***** Source records *****

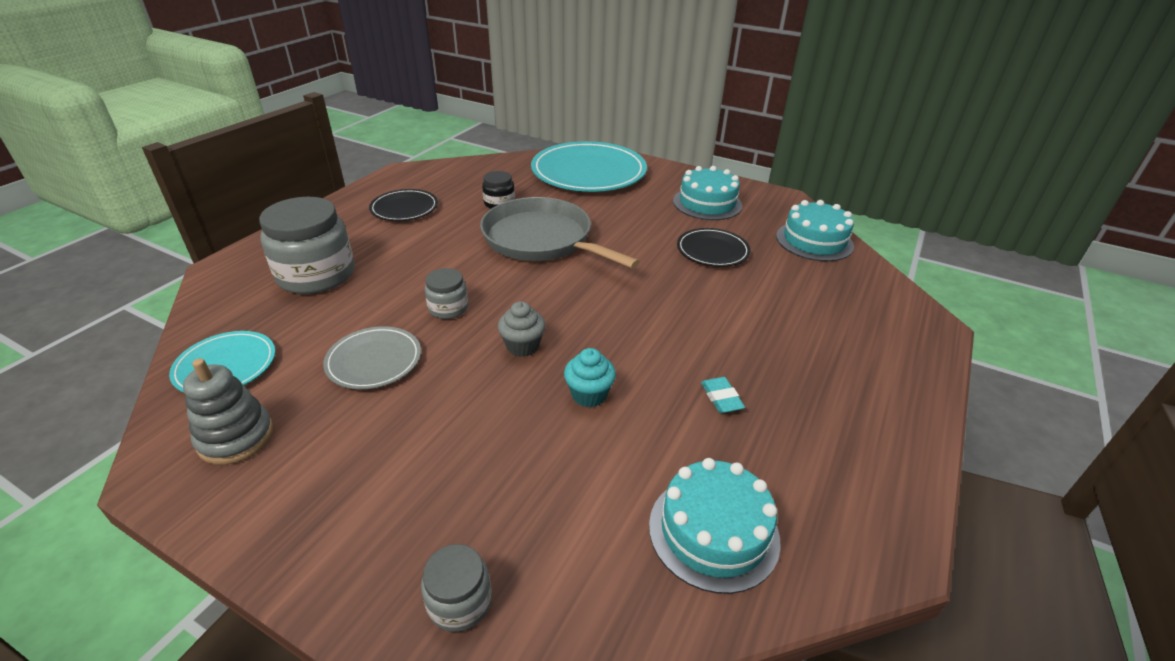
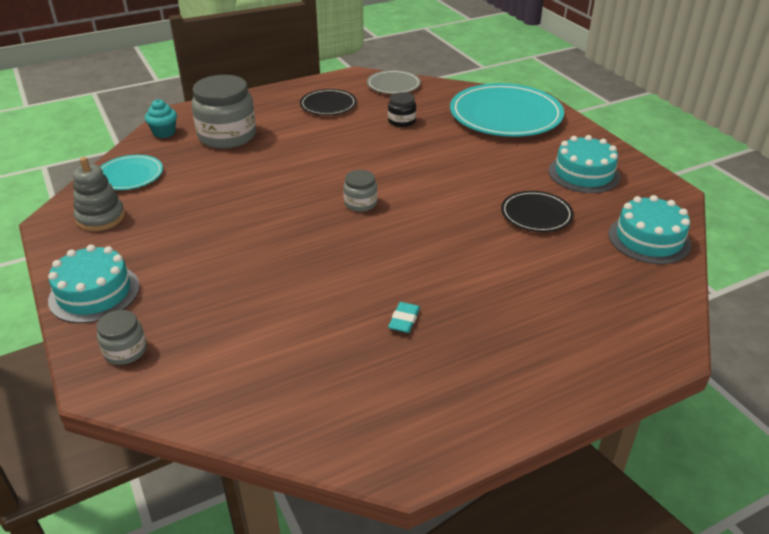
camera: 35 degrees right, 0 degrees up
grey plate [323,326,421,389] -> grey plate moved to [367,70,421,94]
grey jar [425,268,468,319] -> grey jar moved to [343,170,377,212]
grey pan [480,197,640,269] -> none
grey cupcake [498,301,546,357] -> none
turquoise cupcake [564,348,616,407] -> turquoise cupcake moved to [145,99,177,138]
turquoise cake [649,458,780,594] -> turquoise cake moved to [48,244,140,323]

*****
***** Source records *****

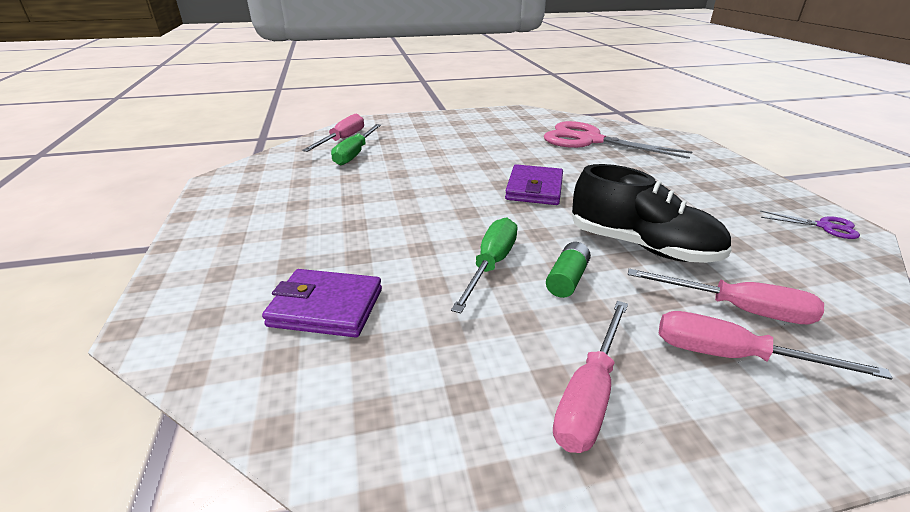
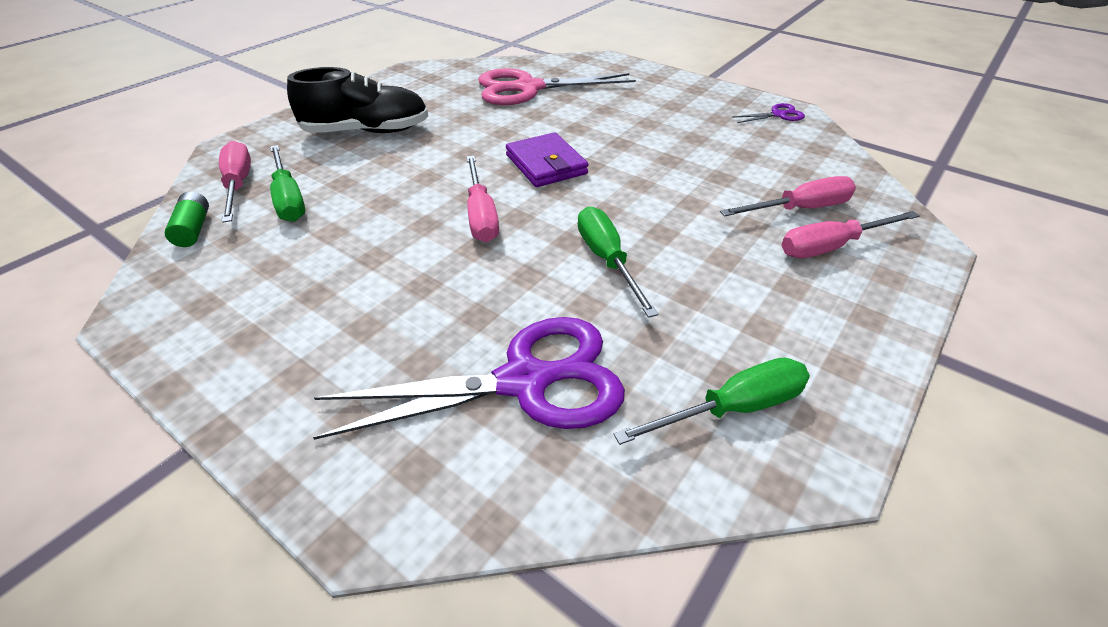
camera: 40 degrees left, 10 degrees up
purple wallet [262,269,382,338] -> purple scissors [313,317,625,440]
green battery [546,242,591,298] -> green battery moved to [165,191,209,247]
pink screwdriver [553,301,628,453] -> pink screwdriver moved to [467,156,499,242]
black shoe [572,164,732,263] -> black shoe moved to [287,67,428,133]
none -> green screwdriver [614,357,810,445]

*****

What to work on => Scan the records above, count the lines with "grey" in them, and give only the number.

Task response => 4